(Records from a data source)
┌────────

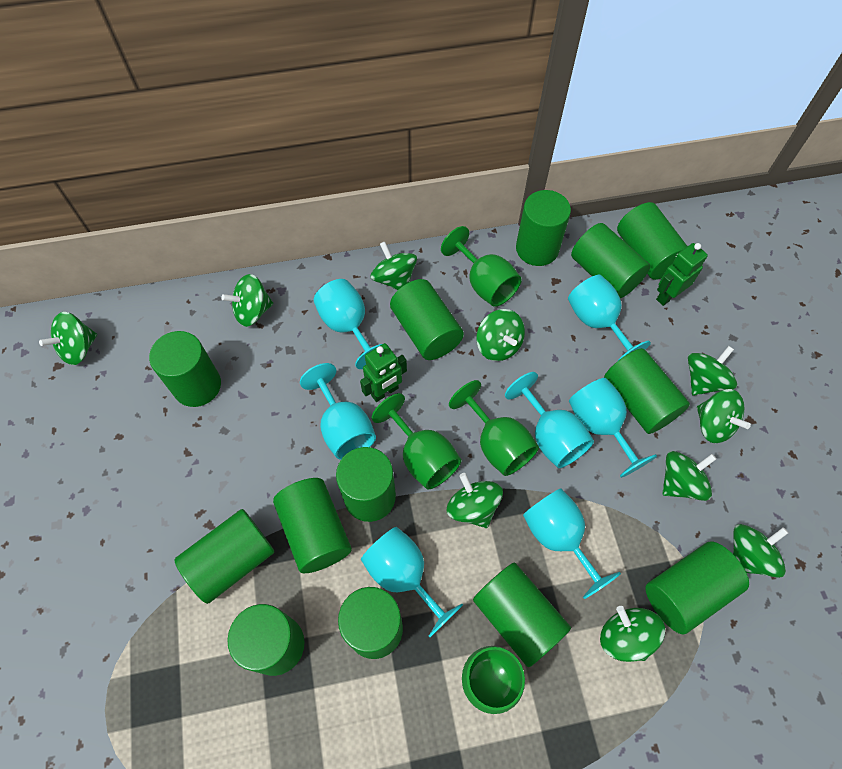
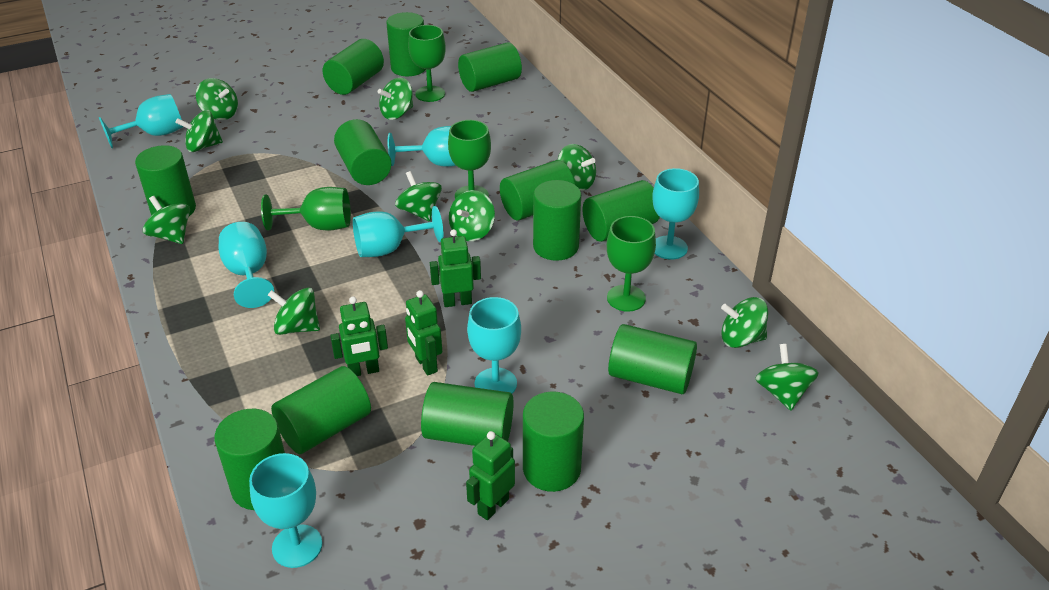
green robot: 2 -> 4

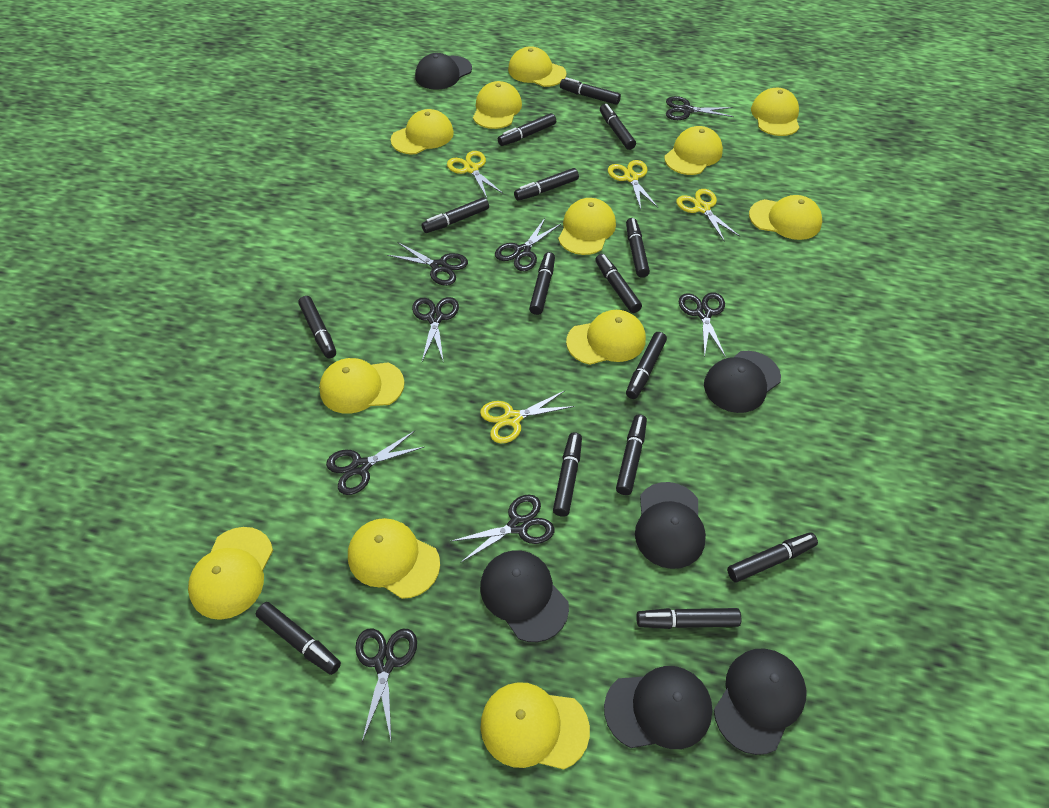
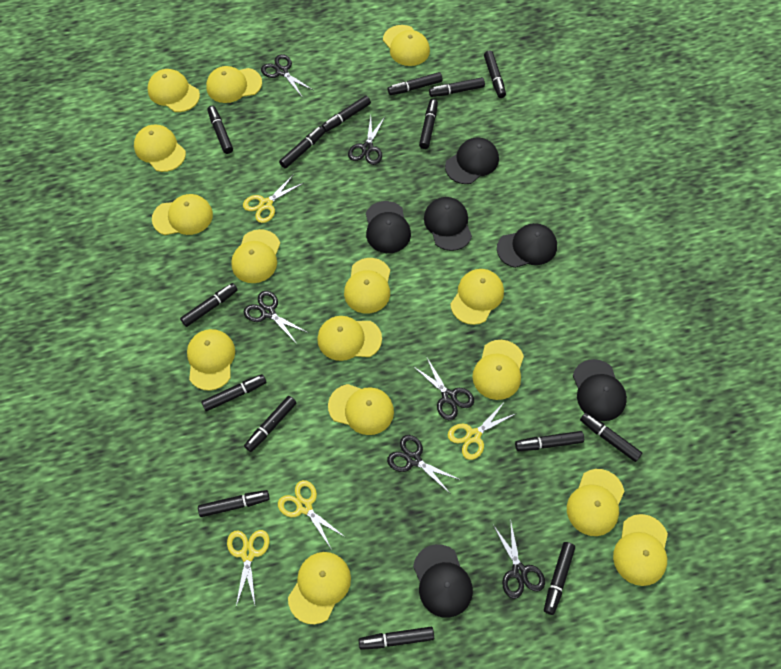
black scissors: 8 -> 6
yellow cap: 12 -> 15

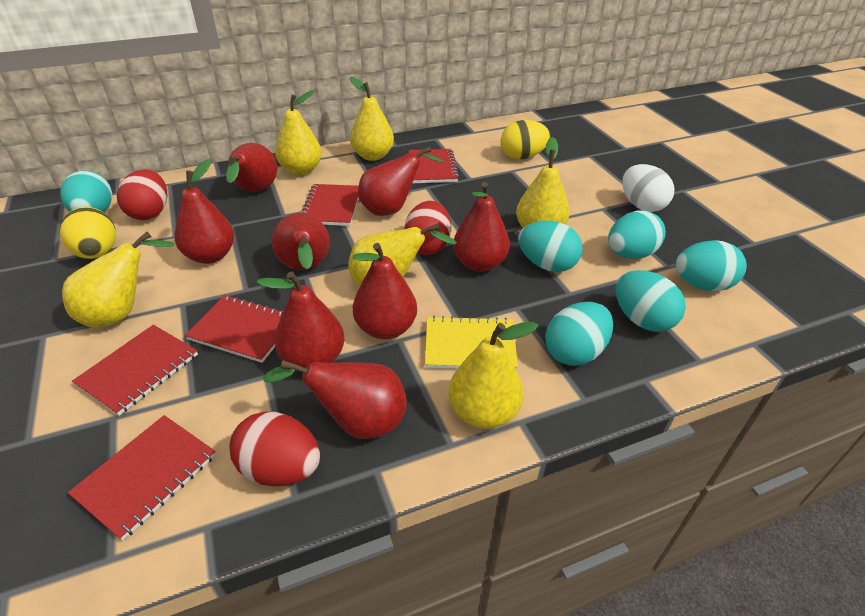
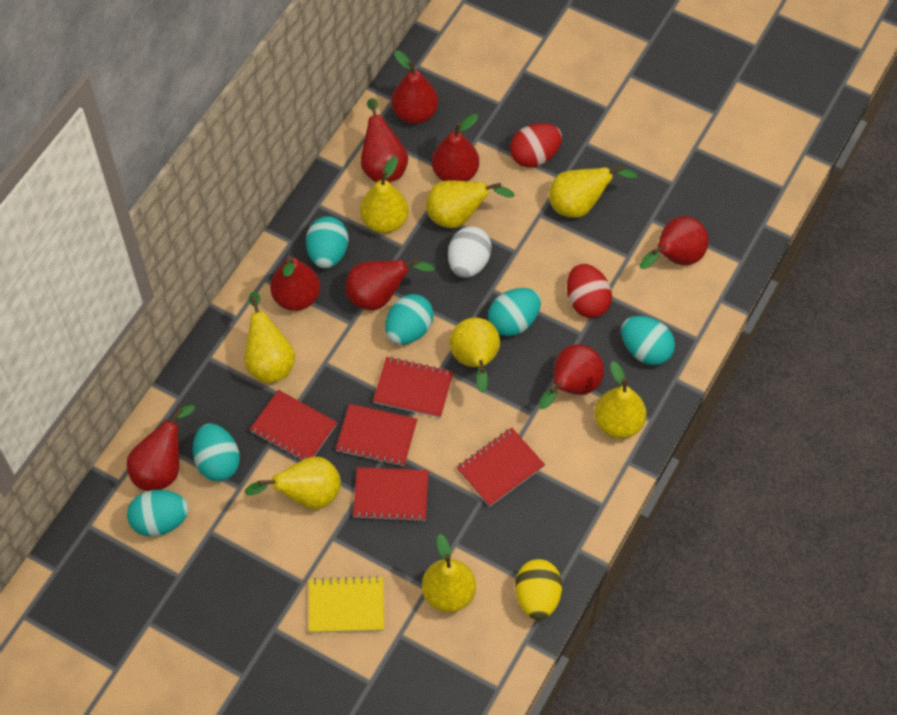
red egg: 3 -> 2
yellow egg: 2 -> 1
yellow pear: 6 -> 8

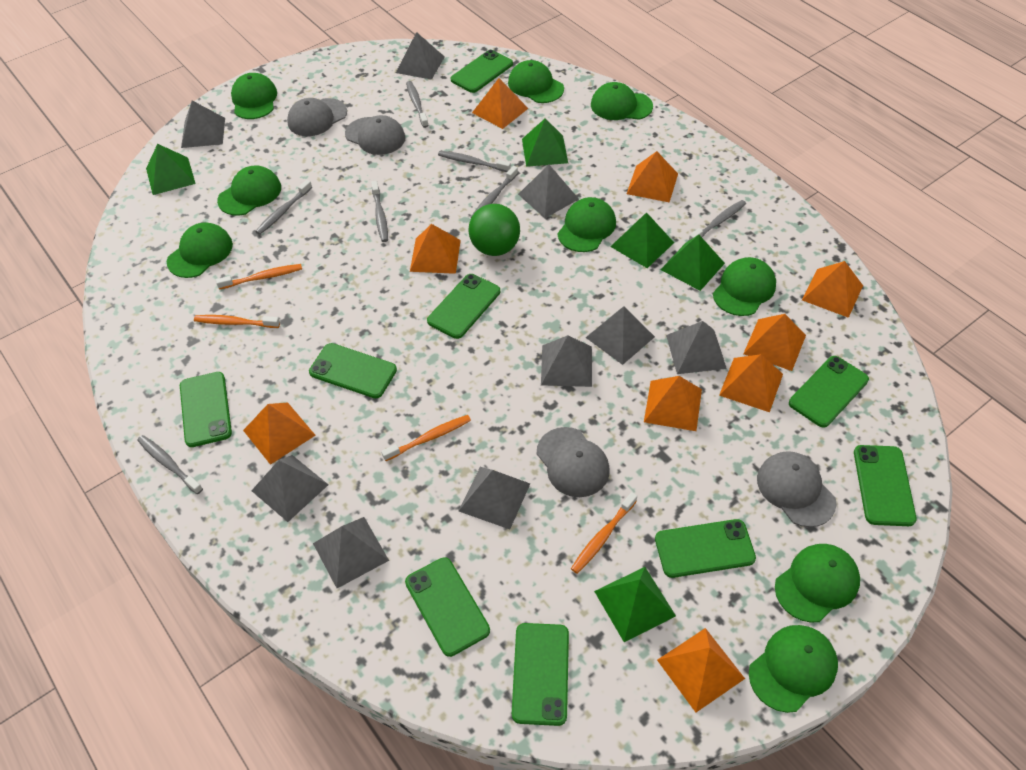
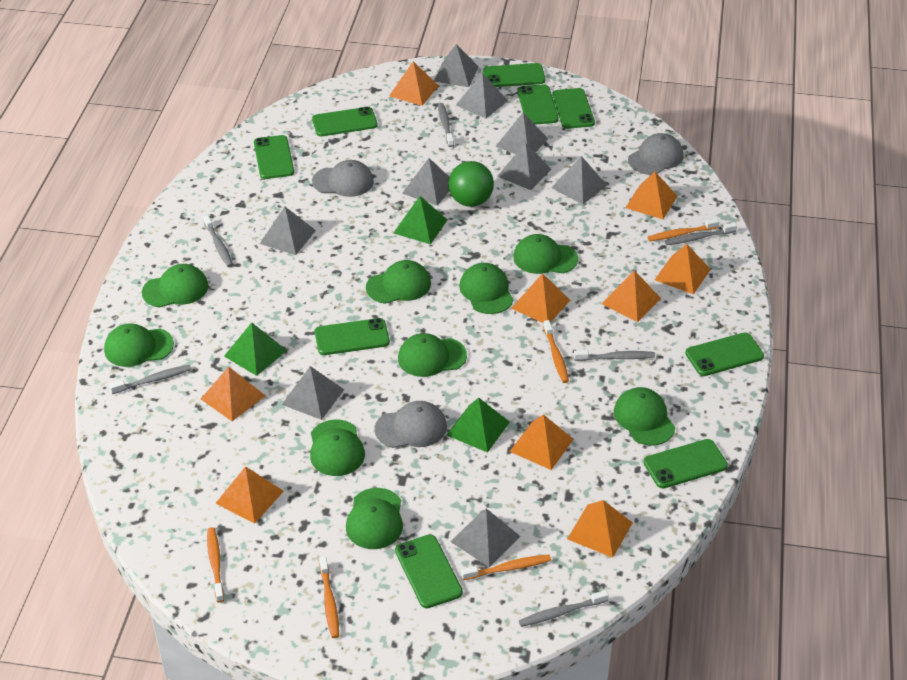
green pyramid: 5 -> 3
grey cap: 4 -> 3
grey toothbrush: 7 -> 6
orange toothbrush: 4 -> 5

└────────

WHAT YOU ARE ASKED TO DO: In the records above, find each line that mentions the string "toothbrush", then copy it.

RESPONSE TO THE TASK:
grey toothbrush: 7 -> 6
orange toothbrush: 4 -> 5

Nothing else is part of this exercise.